■ What to work on:
Each line from the one containing "grey marker: 4 -> 3" to the end of the entries below is to be set down exactly; the pictures are not.

■ Exercise data:
[Start of section]
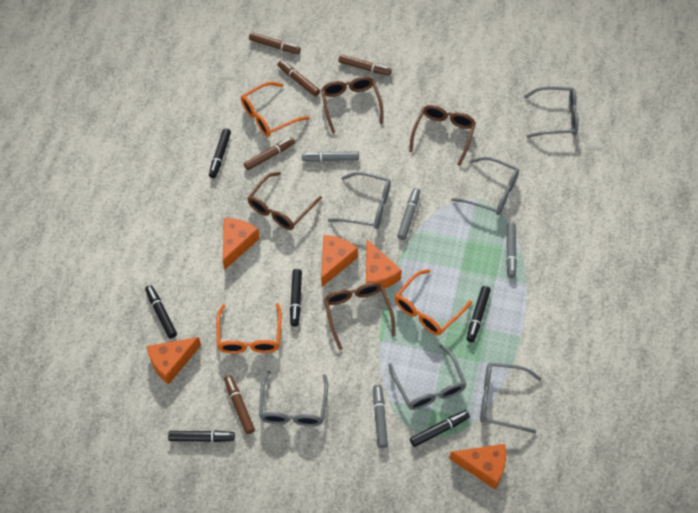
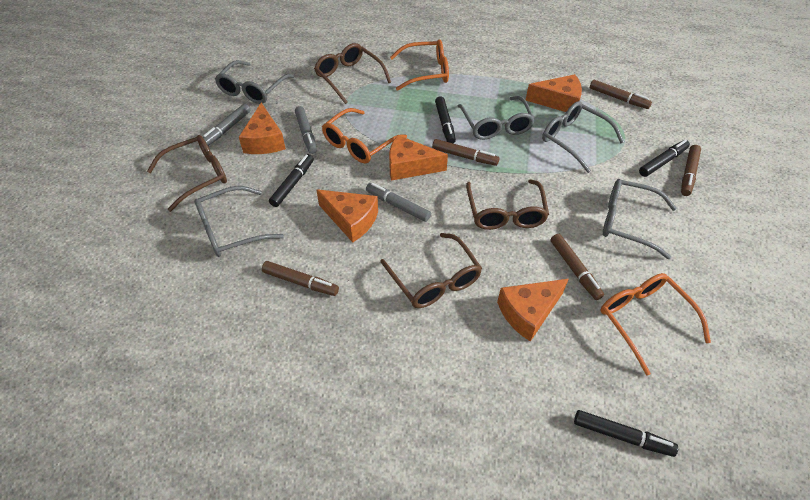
black marker: 6 -> 4
grey glasses: 6 -> 5
grey marker: 4 -> 3

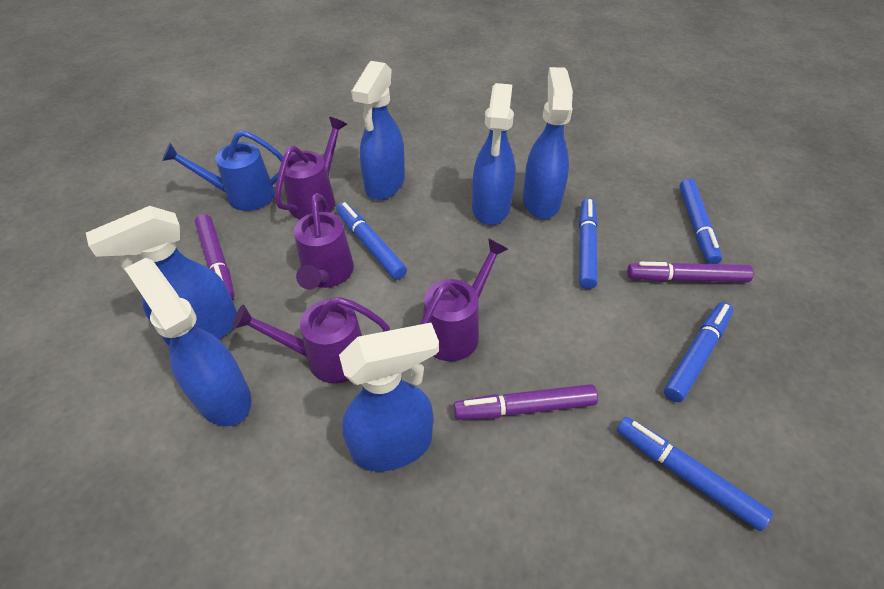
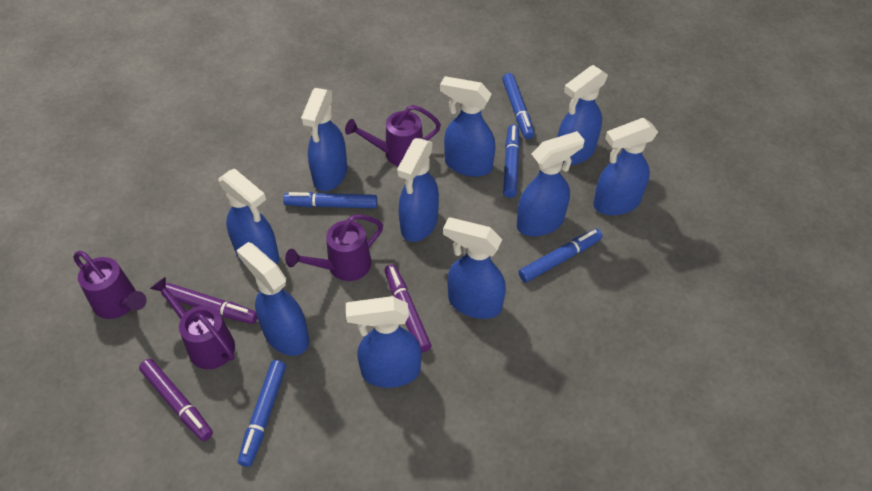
blue spray bottle: 6 -> 10
blue watering can: 1 -> 0

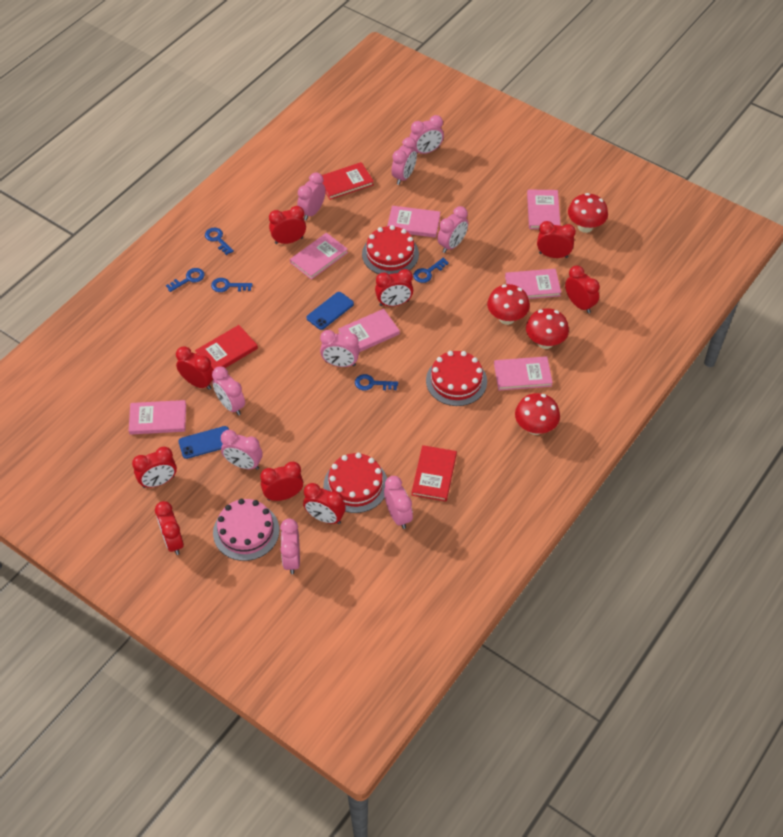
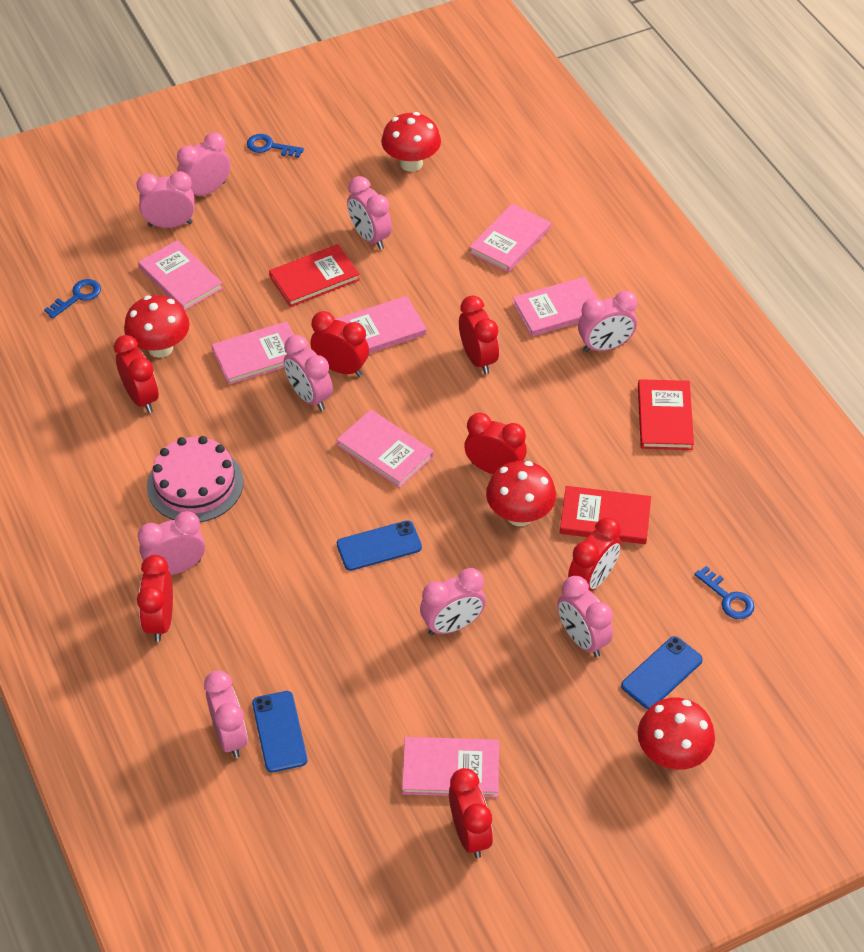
blue key: 5 -> 3
blue phone: 2 -> 3
red cake: 3 -> 0
red clock: 9 -> 7

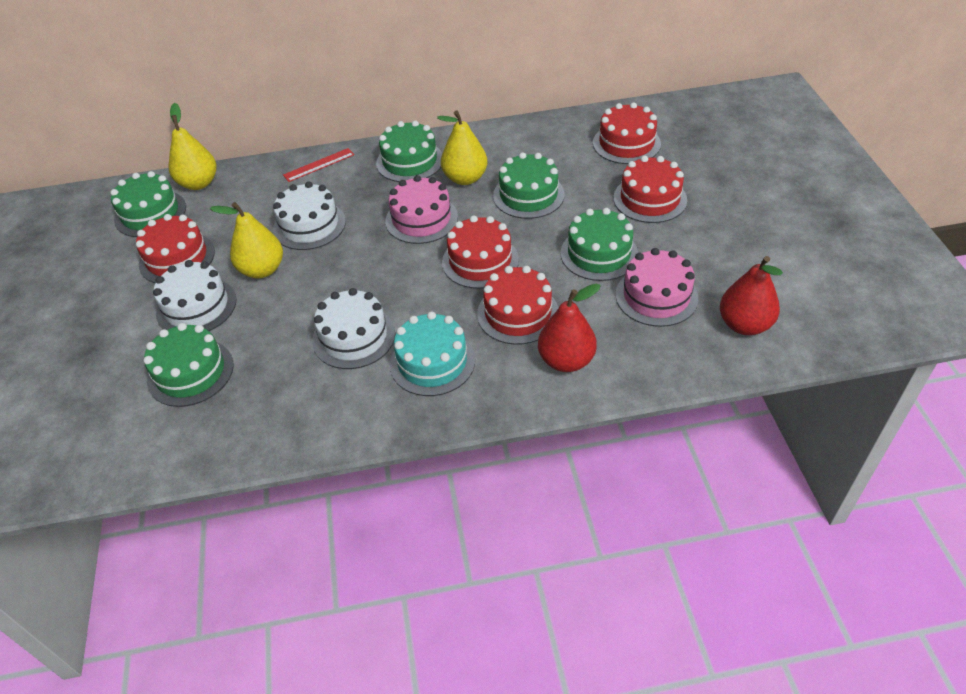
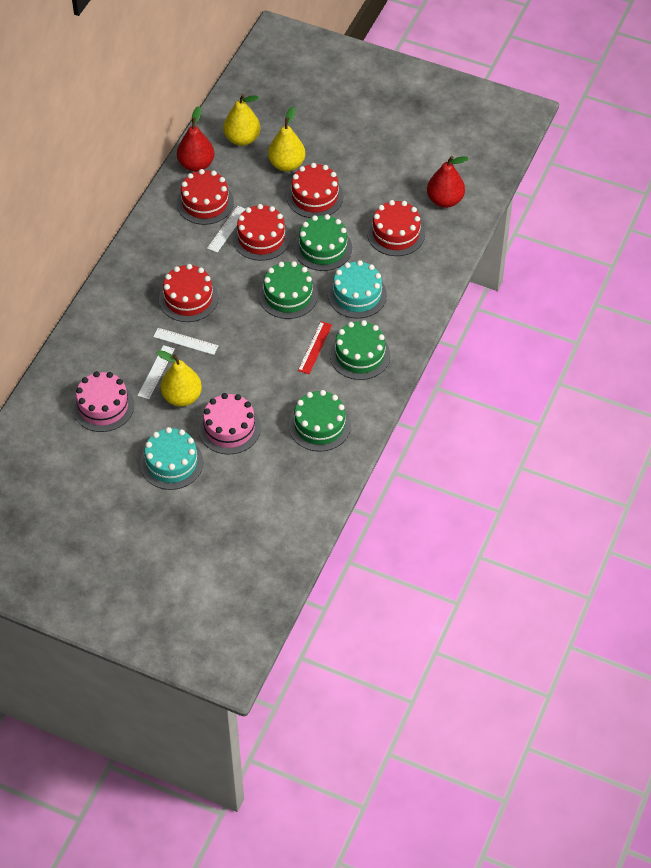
green cake: 5 -> 4
turquoise cake: 1 -> 2
white cake: 3 -> 0
white ruler: 0 -> 3

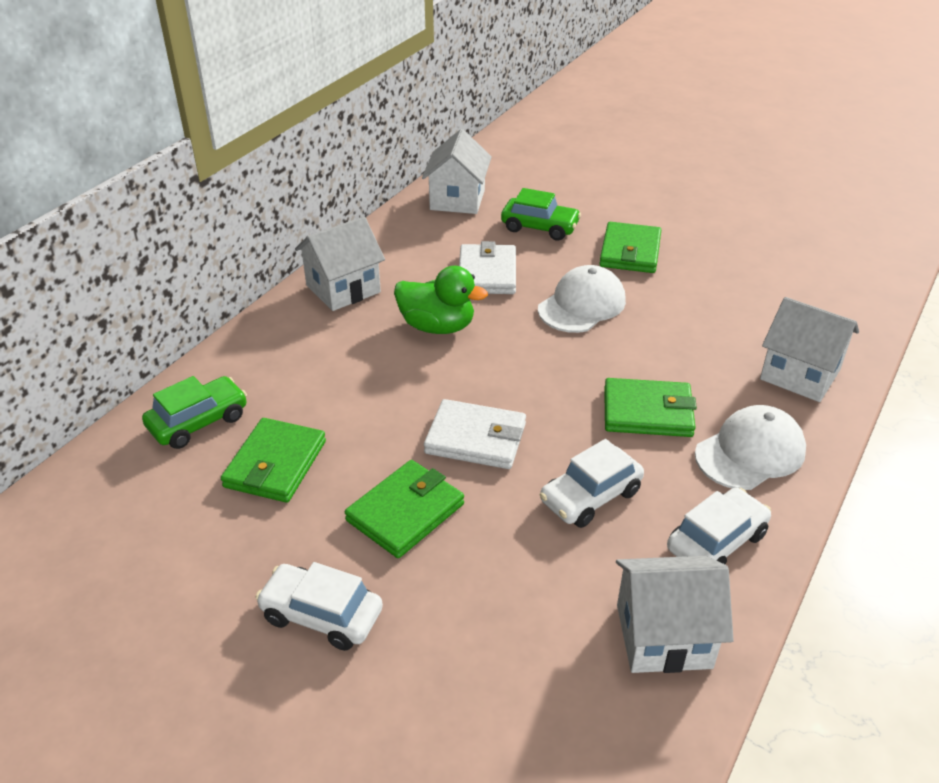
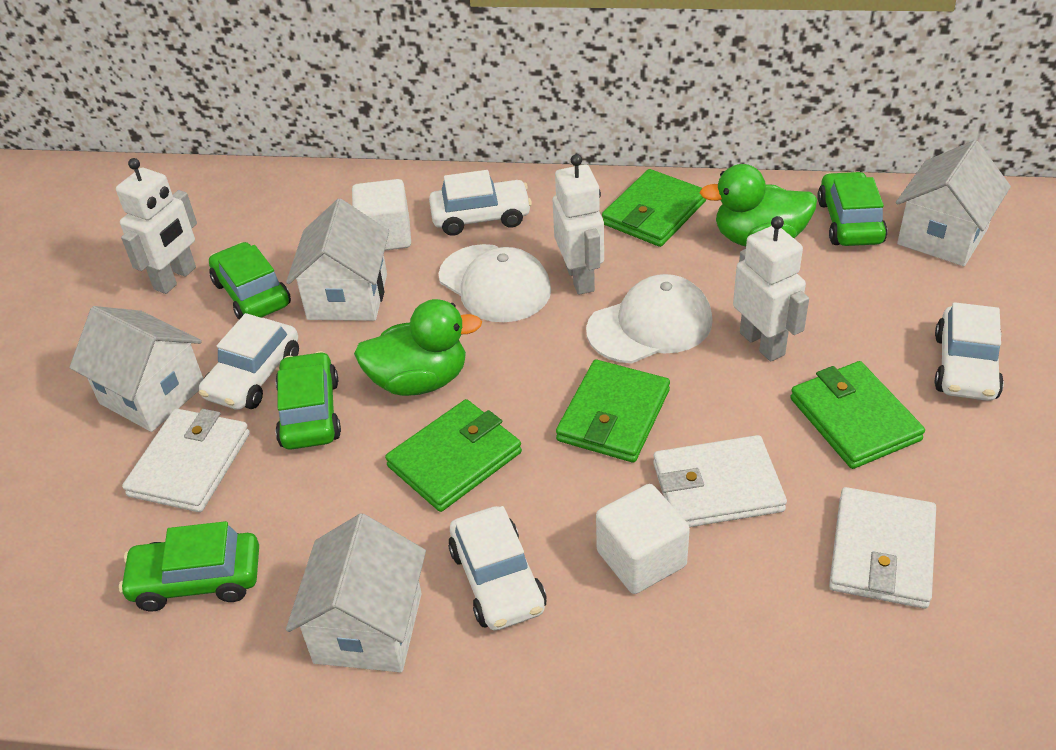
green car: 2 -> 4
green duck: 1 -> 2
white car: 3 -> 4
white cube: 0 -> 2
white robot: 0 -> 3
white wallet: 2 -> 3

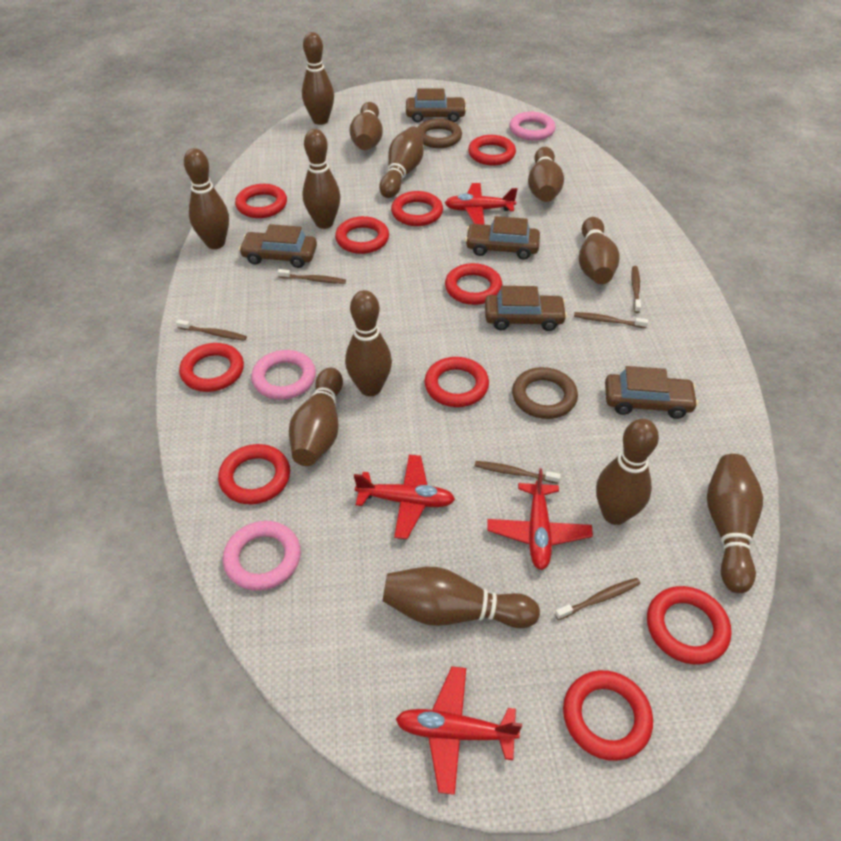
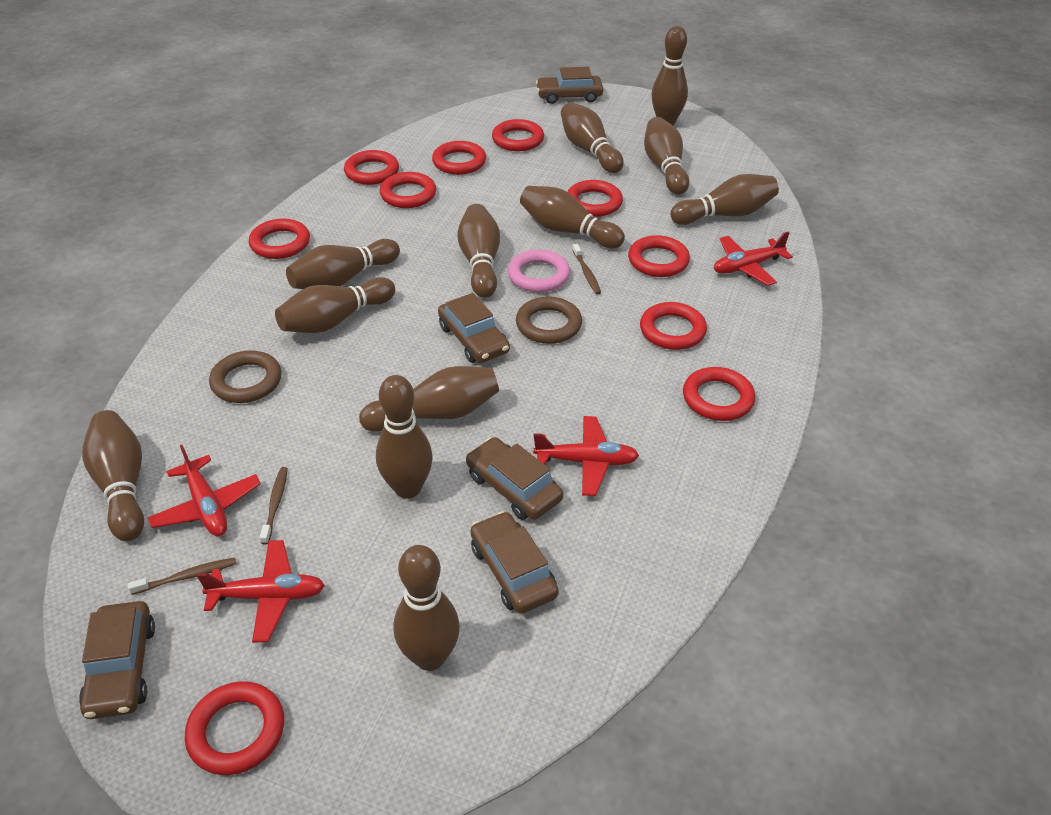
brown toothbrush: 6 -> 3
pink ring: 3 -> 1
[End of section]
■ Response below:
grey marker: 4 -> 3

blue spray bottle: 6 -> 10
blue watering can: 1 -> 0

blue key: 5 -> 3
blue phone: 2 -> 3
red cake: 3 -> 0
red clock: 9 -> 7

green cake: 5 -> 4
turquoise cake: 1 -> 2
white cake: 3 -> 0
white ruler: 0 -> 3

green car: 2 -> 4
green duck: 1 -> 2
white car: 3 -> 4
white cube: 0 -> 2
white robot: 0 -> 3
white wallet: 2 -> 3

brown toothbrush: 6 -> 3
pink ring: 3 -> 1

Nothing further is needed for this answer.